*Records from a data collection*:
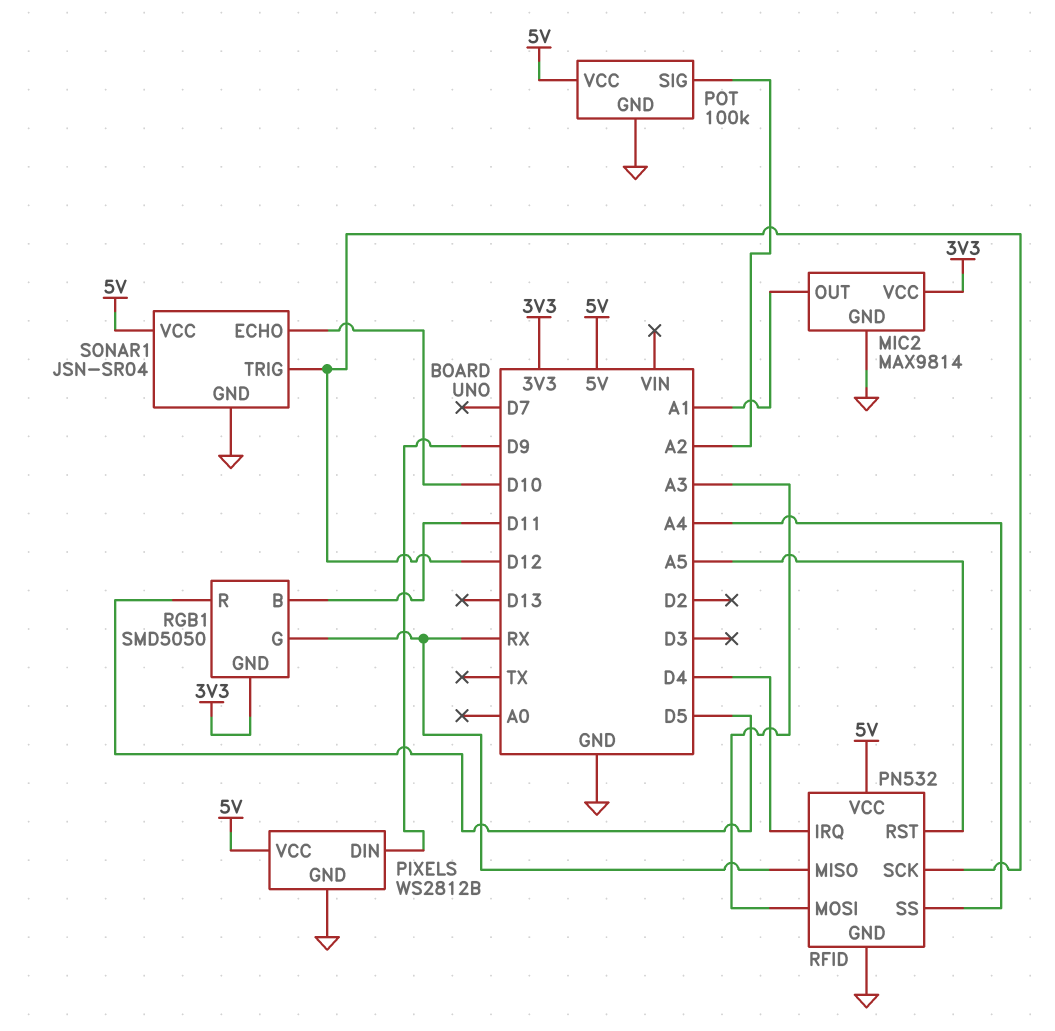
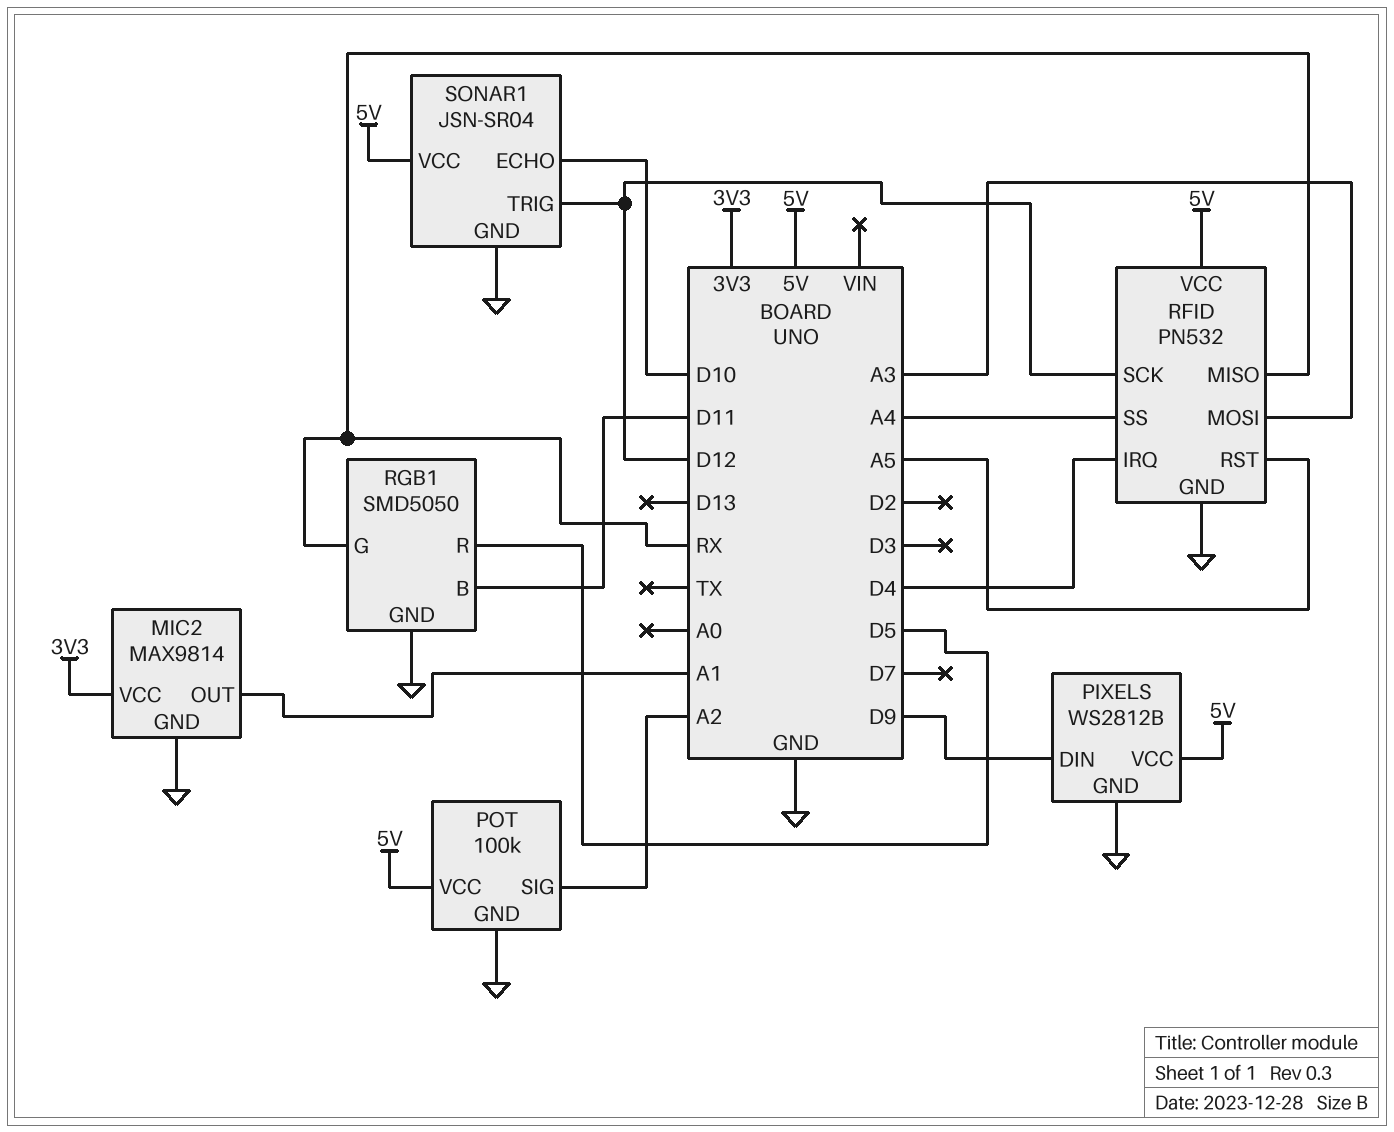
RGB1 pin GND: 3V3 -> GND

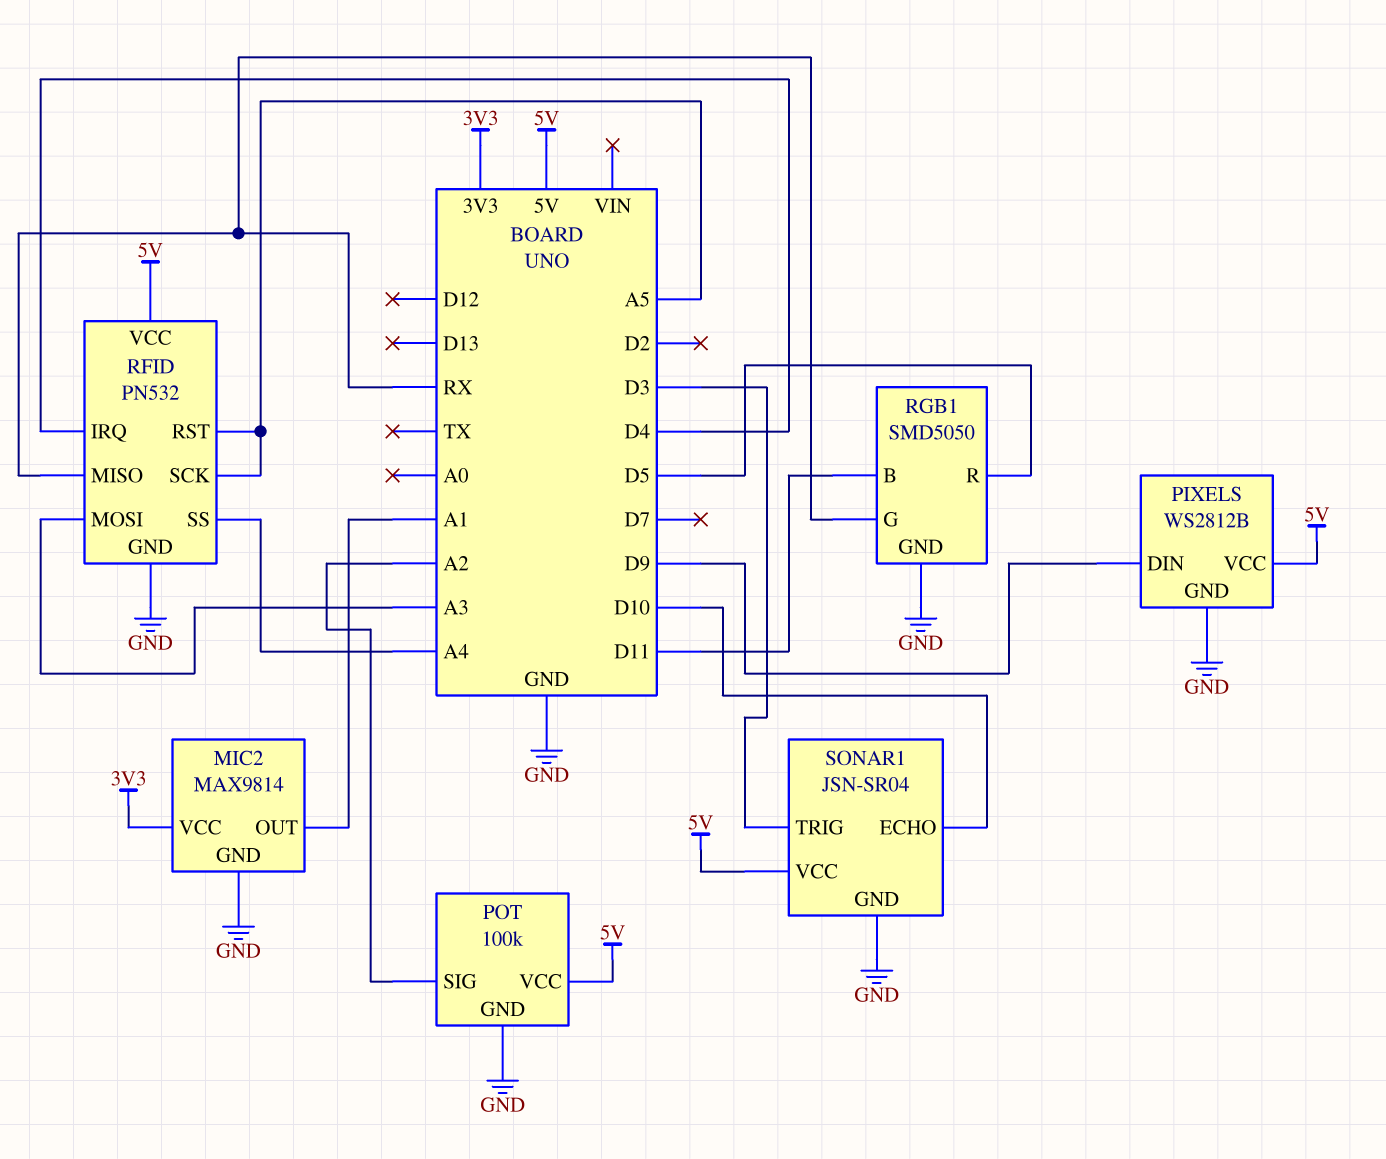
RFID pin SCK: D12 -> A5
SONAR1 pin TRIG: D12 -> D3

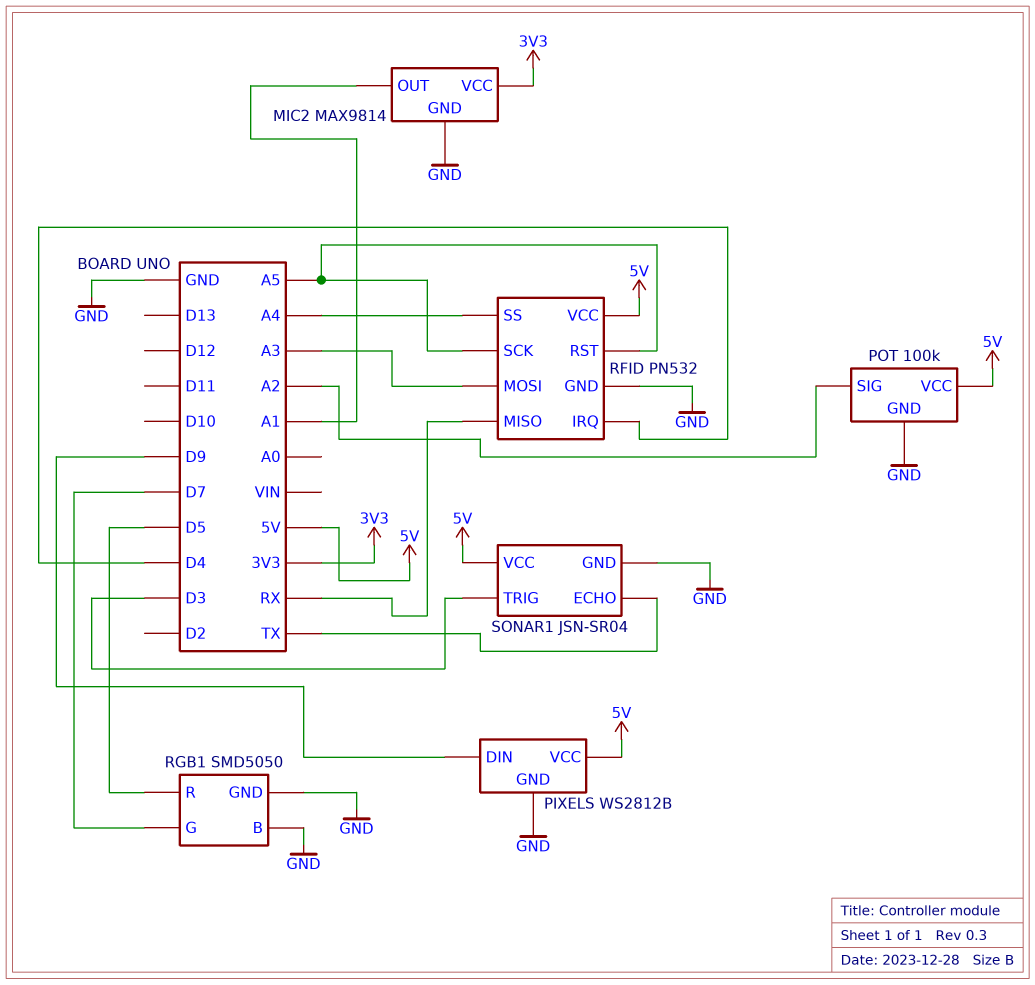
RGB1 pin B: D11 -> GND
RGB1 pin G: RX -> D7
SONAR1 pin ECHO: D10 -> TX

*EXERCISE GOAL*: Return the entries above exactly, skipping any images.

*RESULT*:
RGB1 pin GND: 3V3 -> GND

RFID pin SCK: D12 -> A5
SONAR1 pin TRIG: D12 -> D3

RGB1 pin B: D11 -> GND
RGB1 pin G: RX -> D7
SONAR1 pin ECHO: D10 -> TX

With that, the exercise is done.